* DATA FOR THIS TASK *
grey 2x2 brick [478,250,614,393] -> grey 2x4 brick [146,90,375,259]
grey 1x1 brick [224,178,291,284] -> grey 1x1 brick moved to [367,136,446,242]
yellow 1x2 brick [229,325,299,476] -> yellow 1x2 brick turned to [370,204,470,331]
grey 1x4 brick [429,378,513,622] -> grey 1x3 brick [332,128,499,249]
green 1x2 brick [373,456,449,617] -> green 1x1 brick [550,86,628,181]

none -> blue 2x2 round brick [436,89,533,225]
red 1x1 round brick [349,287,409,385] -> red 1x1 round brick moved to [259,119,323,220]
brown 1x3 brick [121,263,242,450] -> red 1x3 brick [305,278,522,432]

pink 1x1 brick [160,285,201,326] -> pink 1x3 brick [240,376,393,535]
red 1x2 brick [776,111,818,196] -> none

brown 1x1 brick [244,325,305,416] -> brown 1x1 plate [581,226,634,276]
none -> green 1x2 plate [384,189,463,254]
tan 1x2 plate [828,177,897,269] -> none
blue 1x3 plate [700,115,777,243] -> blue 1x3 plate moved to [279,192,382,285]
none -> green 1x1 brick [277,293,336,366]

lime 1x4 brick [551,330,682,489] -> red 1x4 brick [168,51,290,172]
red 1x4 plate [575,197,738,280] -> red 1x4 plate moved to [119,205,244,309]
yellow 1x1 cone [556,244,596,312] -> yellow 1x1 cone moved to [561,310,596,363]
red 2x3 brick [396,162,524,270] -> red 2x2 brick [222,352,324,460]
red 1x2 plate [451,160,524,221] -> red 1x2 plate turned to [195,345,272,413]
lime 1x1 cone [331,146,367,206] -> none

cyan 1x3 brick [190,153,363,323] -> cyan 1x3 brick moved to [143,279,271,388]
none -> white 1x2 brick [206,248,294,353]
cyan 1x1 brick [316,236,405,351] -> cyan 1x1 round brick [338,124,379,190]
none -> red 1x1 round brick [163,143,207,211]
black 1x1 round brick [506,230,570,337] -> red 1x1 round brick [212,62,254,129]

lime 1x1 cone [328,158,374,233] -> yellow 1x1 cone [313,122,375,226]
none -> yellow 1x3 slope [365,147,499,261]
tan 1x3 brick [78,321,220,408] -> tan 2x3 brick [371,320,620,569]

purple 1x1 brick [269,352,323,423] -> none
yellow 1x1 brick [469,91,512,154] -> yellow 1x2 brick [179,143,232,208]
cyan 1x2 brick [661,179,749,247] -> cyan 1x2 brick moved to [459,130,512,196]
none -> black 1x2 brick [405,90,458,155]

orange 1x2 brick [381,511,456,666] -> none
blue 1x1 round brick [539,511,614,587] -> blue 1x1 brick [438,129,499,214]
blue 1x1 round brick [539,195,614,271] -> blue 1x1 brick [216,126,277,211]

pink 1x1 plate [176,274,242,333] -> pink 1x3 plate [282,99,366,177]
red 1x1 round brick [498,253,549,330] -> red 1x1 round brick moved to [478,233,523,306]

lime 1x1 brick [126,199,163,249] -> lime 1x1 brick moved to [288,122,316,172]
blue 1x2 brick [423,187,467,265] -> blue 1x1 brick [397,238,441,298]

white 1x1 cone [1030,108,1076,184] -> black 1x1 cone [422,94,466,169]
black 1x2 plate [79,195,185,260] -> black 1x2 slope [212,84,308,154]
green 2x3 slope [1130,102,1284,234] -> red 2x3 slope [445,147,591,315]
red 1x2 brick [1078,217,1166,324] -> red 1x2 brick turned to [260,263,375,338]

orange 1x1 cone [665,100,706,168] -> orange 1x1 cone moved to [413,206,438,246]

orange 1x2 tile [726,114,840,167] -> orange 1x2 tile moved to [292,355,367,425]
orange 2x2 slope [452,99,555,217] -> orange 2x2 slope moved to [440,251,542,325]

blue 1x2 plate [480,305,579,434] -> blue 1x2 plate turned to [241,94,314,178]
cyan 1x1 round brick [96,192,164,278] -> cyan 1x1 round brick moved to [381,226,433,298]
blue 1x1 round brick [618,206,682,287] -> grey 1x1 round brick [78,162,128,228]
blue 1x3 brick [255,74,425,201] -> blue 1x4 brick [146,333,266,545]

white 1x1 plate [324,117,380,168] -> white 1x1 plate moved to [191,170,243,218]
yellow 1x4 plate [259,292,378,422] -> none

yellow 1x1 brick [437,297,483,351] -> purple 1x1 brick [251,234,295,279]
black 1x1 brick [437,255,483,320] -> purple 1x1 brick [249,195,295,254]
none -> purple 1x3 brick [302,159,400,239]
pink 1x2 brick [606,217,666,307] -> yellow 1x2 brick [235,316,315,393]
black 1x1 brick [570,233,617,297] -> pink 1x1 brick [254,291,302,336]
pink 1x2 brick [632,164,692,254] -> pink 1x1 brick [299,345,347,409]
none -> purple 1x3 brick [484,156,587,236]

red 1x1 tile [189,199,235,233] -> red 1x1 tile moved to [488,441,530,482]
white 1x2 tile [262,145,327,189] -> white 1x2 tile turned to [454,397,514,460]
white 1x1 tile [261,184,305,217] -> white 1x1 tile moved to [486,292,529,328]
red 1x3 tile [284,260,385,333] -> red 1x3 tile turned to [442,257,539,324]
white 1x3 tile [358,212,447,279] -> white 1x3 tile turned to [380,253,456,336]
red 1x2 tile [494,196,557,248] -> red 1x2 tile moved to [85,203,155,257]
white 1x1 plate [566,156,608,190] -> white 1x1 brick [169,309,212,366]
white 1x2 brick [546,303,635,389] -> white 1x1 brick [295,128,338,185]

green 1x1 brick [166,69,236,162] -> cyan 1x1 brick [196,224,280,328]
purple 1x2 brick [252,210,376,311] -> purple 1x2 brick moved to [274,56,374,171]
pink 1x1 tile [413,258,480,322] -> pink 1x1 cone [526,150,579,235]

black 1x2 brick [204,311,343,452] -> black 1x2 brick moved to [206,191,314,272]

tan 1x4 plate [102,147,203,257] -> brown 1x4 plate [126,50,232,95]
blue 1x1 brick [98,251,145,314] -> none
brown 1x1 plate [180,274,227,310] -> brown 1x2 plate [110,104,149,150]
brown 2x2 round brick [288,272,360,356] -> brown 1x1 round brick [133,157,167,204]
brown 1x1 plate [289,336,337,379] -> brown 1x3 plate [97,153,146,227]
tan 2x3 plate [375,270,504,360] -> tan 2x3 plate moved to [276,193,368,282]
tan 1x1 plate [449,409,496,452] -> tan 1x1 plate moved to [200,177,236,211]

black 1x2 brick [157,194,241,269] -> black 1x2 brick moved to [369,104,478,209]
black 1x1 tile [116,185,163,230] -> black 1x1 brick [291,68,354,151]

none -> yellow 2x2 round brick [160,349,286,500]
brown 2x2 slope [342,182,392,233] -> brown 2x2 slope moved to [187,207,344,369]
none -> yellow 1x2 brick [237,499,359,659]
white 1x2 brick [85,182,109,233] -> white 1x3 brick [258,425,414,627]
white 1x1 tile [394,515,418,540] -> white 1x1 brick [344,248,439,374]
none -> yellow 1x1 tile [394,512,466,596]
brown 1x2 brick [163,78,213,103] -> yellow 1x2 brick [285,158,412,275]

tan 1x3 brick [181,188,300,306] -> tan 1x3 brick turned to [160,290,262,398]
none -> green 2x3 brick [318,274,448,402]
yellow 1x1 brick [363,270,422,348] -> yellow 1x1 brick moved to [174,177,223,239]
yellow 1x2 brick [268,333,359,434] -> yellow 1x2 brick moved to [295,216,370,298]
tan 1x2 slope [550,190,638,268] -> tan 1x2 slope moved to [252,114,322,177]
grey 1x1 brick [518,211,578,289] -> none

* PROBLEM STATEMENT *
Each line of the material above must be retyped exactly as written.

* EXPECTED OUTPUT *
grey 2x2 brick [478,250,614,393] -> grey 2x4 brick [146,90,375,259]
grey 1x1 brick [224,178,291,284] -> grey 1x1 brick moved to [367,136,446,242]
yellow 1x2 brick [229,325,299,476] -> yellow 1x2 brick turned to [370,204,470,331]
grey 1x4 brick [429,378,513,622] -> grey 1x3 brick [332,128,499,249]
green 1x2 brick [373,456,449,617] -> green 1x1 brick [550,86,628,181]

none -> blue 2x2 round brick [436,89,533,225]
red 1x1 round brick [349,287,409,385] -> red 1x1 round brick moved to [259,119,323,220]
brown 1x3 brick [121,263,242,450] -> red 1x3 brick [305,278,522,432]

pink 1x1 brick [160,285,201,326] -> pink 1x3 brick [240,376,393,535]
red 1x2 brick [776,111,818,196] -> none

brown 1x1 brick [244,325,305,416] -> brown 1x1 plate [581,226,634,276]
none -> green 1x2 plate [384,189,463,254]
tan 1x2 plate [828,177,897,269] -> none
blue 1x3 plate [700,115,777,243] -> blue 1x3 plate moved to [279,192,382,285]
none -> green 1x1 brick [277,293,336,366]

lime 1x4 brick [551,330,682,489] -> red 1x4 brick [168,51,290,172]
red 1x4 plate [575,197,738,280] -> red 1x4 plate moved to [119,205,244,309]
yellow 1x1 cone [556,244,596,312] -> yellow 1x1 cone moved to [561,310,596,363]
red 2x3 brick [396,162,524,270] -> red 2x2 brick [222,352,324,460]
red 1x2 plate [451,160,524,221] -> red 1x2 plate turned to [195,345,272,413]
lime 1x1 cone [331,146,367,206] -> none

cyan 1x3 brick [190,153,363,323] -> cyan 1x3 brick moved to [143,279,271,388]
none -> white 1x2 brick [206,248,294,353]
cyan 1x1 brick [316,236,405,351] -> cyan 1x1 round brick [338,124,379,190]
none -> red 1x1 round brick [163,143,207,211]
black 1x1 round brick [506,230,570,337] -> red 1x1 round brick [212,62,254,129]

lime 1x1 cone [328,158,374,233] -> yellow 1x1 cone [313,122,375,226]
none -> yellow 1x3 slope [365,147,499,261]
tan 1x3 brick [78,321,220,408] -> tan 2x3 brick [371,320,620,569]

purple 1x1 brick [269,352,323,423] -> none
yellow 1x1 brick [469,91,512,154] -> yellow 1x2 brick [179,143,232,208]
cyan 1x2 brick [661,179,749,247] -> cyan 1x2 brick moved to [459,130,512,196]
none -> black 1x2 brick [405,90,458,155]

orange 1x2 brick [381,511,456,666] -> none
blue 1x1 round brick [539,511,614,587] -> blue 1x1 brick [438,129,499,214]
blue 1x1 round brick [539,195,614,271] -> blue 1x1 brick [216,126,277,211]

pink 1x1 plate [176,274,242,333] -> pink 1x3 plate [282,99,366,177]
red 1x1 round brick [498,253,549,330] -> red 1x1 round brick moved to [478,233,523,306]

lime 1x1 brick [126,199,163,249] -> lime 1x1 brick moved to [288,122,316,172]
blue 1x2 brick [423,187,467,265] -> blue 1x1 brick [397,238,441,298]

white 1x1 cone [1030,108,1076,184] -> black 1x1 cone [422,94,466,169]
black 1x2 plate [79,195,185,260] -> black 1x2 slope [212,84,308,154]
green 2x3 slope [1130,102,1284,234] -> red 2x3 slope [445,147,591,315]
red 1x2 brick [1078,217,1166,324] -> red 1x2 brick turned to [260,263,375,338]

orange 1x1 cone [665,100,706,168] -> orange 1x1 cone moved to [413,206,438,246]

orange 1x2 tile [726,114,840,167] -> orange 1x2 tile moved to [292,355,367,425]
orange 2x2 slope [452,99,555,217] -> orange 2x2 slope moved to [440,251,542,325]

blue 1x2 plate [480,305,579,434] -> blue 1x2 plate turned to [241,94,314,178]
cyan 1x1 round brick [96,192,164,278] -> cyan 1x1 round brick moved to [381,226,433,298]
blue 1x1 round brick [618,206,682,287] -> grey 1x1 round brick [78,162,128,228]
blue 1x3 brick [255,74,425,201] -> blue 1x4 brick [146,333,266,545]

white 1x1 plate [324,117,380,168] -> white 1x1 plate moved to [191,170,243,218]
yellow 1x4 plate [259,292,378,422] -> none

yellow 1x1 brick [437,297,483,351] -> purple 1x1 brick [251,234,295,279]
black 1x1 brick [437,255,483,320] -> purple 1x1 brick [249,195,295,254]
none -> purple 1x3 brick [302,159,400,239]
pink 1x2 brick [606,217,666,307] -> yellow 1x2 brick [235,316,315,393]
black 1x1 brick [570,233,617,297] -> pink 1x1 brick [254,291,302,336]
pink 1x2 brick [632,164,692,254] -> pink 1x1 brick [299,345,347,409]
none -> purple 1x3 brick [484,156,587,236]

red 1x1 tile [189,199,235,233] -> red 1x1 tile moved to [488,441,530,482]
white 1x2 tile [262,145,327,189] -> white 1x2 tile turned to [454,397,514,460]
white 1x1 tile [261,184,305,217] -> white 1x1 tile moved to [486,292,529,328]
red 1x3 tile [284,260,385,333] -> red 1x3 tile turned to [442,257,539,324]
white 1x3 tile [358,212,447,279] -> white 1x3 tile turned to [380,253,456,336]
red 1x2 tile [494,196,557,248] -> red 1x2 tile moved to [85,203,155,257]
white 1x1 plate [566,156,608,190] -> white 1x1 brick [169,309,212,366]
white 1x2 brick [546,303,635,389] -> white 1x1 brick [295,128,338,185]

green 1x1 brick [166,69,236,162] -> cyan 1x1 brick [196,224,280,328]
purple 1x2 brick [252,210,376,311] -> purple 1x2 brick moved to [274,56,374,171]
pink 1x1 tile [413,258,480,322] -> pink 1x1 cone [526,150,579,235]

black 1x2 brick [204,311,343,452] -> black 1x2 brick moved to [206,191,314,272]

tan 1x4 plate [102,147,203,257] -> brown 1x4 plate [126,50,232,95]
blue 1x1 brick [98,251,145,314] -> none
brown 1x1 plate [180,274,227,310] -> brown 1x2 plate [110,104,149,150]
brown 2x2 round brick [288,272,360,356] -> brown 1x1 round brick [133,157,167,204]
brown 1x1 plate [289,336,337,379] -> brown 1x3 plate [97,153,146,227]
tan 2x3 plate [375,270,504,360] -> tan 2x3 plate moved to [276,193,368,282]
tan 1x1 plate [449,409,496,452] -> tan 1x1 plate moved to [200,177,236,211]

black 1x2 brick [157,194,241,269] -> black 1x2 brick moved to [369,104,478,209]
black 1x1 tile [116,185,163,230] -> black 1x1 brick [291,68,354,151]

none -> yellow 2x2 round brick [160,349,286,500]
brown 2x2 slope [342,182,392,233] -> brown 2x2 slope moved to [187,207,344,369]
none -> yellow 1x2 brick [237,499,359,659]
white 1x2 brick [85,182,109,233] -> white 1x3 brick [258,425,414,627]
white 1x1 tile [394,515,418,540] -> white 1x1 brick [344,248,439,374]
none -> yellow 1x1 tile [394,512,466,596]
brown 1x2 brick [163,78,213,103] -> yellow 1x2 brick [285,158,412,275]

tan 1x3 brick [181,188,300,306] -> tan 1x3 brick turned to [160,290,262,398]
none -> green 2x3 brick [318,274,448,402]
yellow 1x1 brick [363,270,422,348] -> yellow 1x1 brick moved to [174,177,223,239]
yellow 1x2 brick [268,333,359,434] -> yellow 1x2 brick moved to [295,216,370,298]
tan 1x2 slope [550,190,638,268] -> tan 1x2 slope moved to [252,114,322,177]
grey 1x1 brick [518,211,578,289] -> none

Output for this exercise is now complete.